=== What to work on ===
In your copy, drop the images and return each record exactly as it stands.
[Exercise inputs — start]
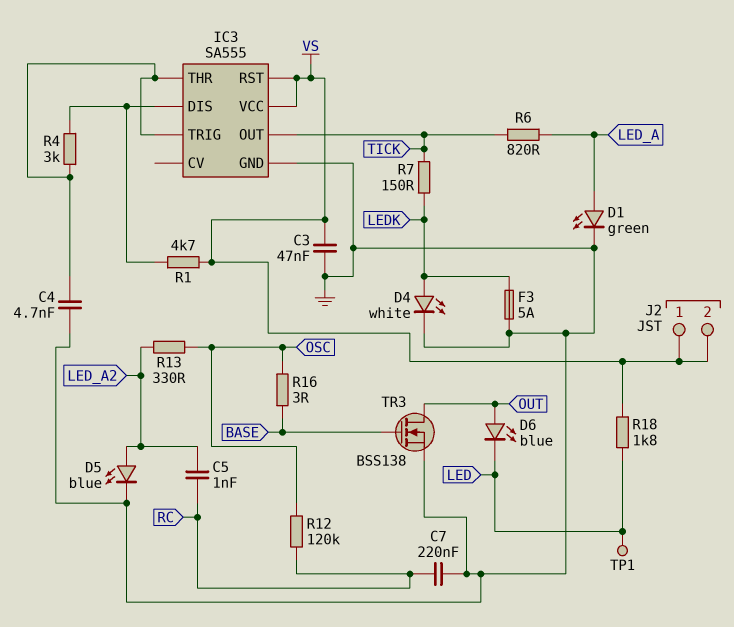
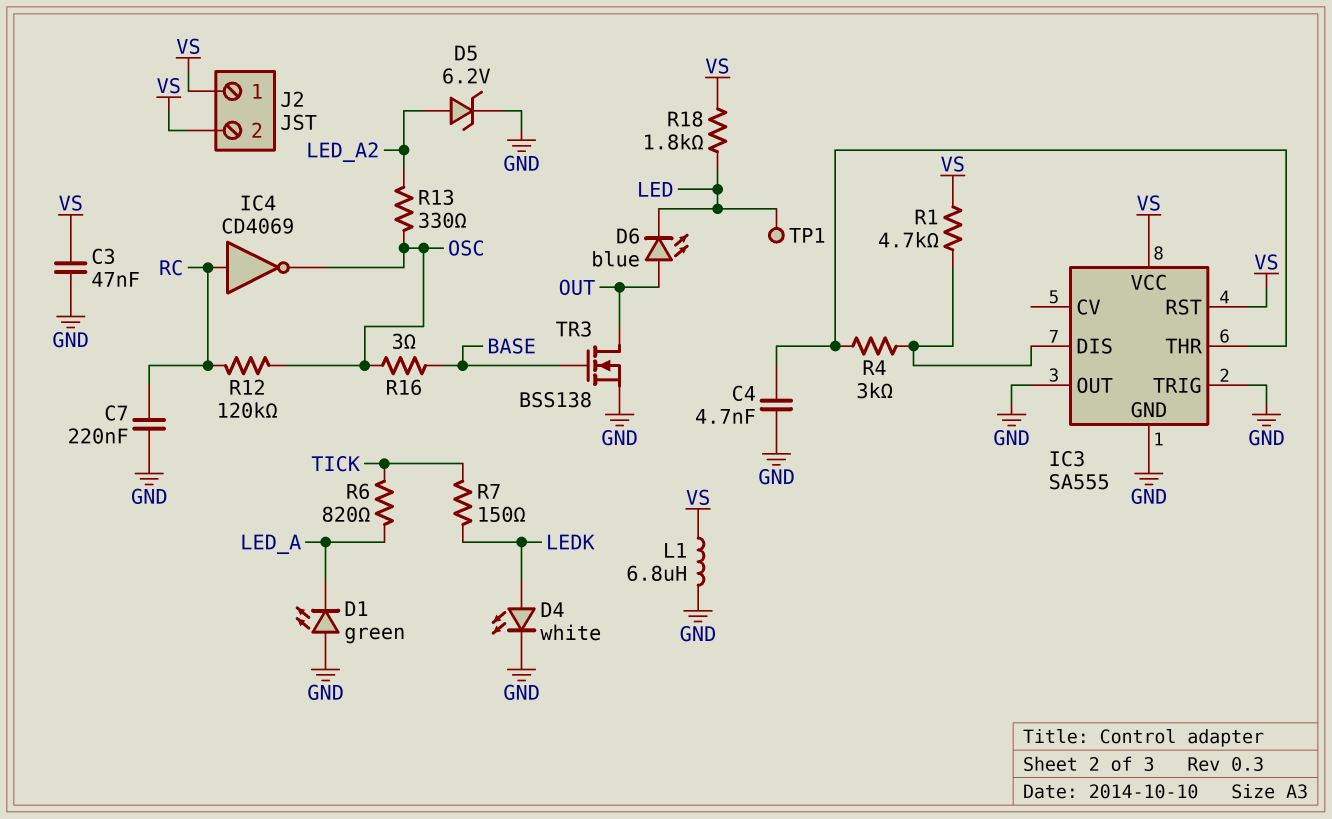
C5: 1nF (LED_A2, RC) -> none
D1: LED green (A LED_A, K GND) -> LED green (A GND, K LED_A)
D5: LED blue (A LED_A2, K GND) -> zener 6.2V (A LED_A2, K GND)
F3: 5A (GND, LEDK) -> none
IC3 pin OUT: TICK -> GND
IC3 pin TRIG: IC3/THR -> GND
IC4: none -> NOT CD4069 (in RC, out OSC)
L1: none -> 6.8uH (GND, VS)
[Exercise inputs — finish]
=== Exercise result ===
C5: 1nF (LED_A2, RC) -> none
D1: LED green (A LED_A, K GND) -> LED green (A GND, K LED_A)
D5: LED blue (A LED_A2, K GND) -> zener 6.2V (A LED_A2, K GND)
F3: 5A (GND, LEDK) -> none
IC3 pin OUT: TICK -> GND
IC3 pin TRIG: IC3/THR -> GND
IC4: none -> NOT CD4069 (in RC, out OSC)
L1: none -> 6.8uH (GND, VS)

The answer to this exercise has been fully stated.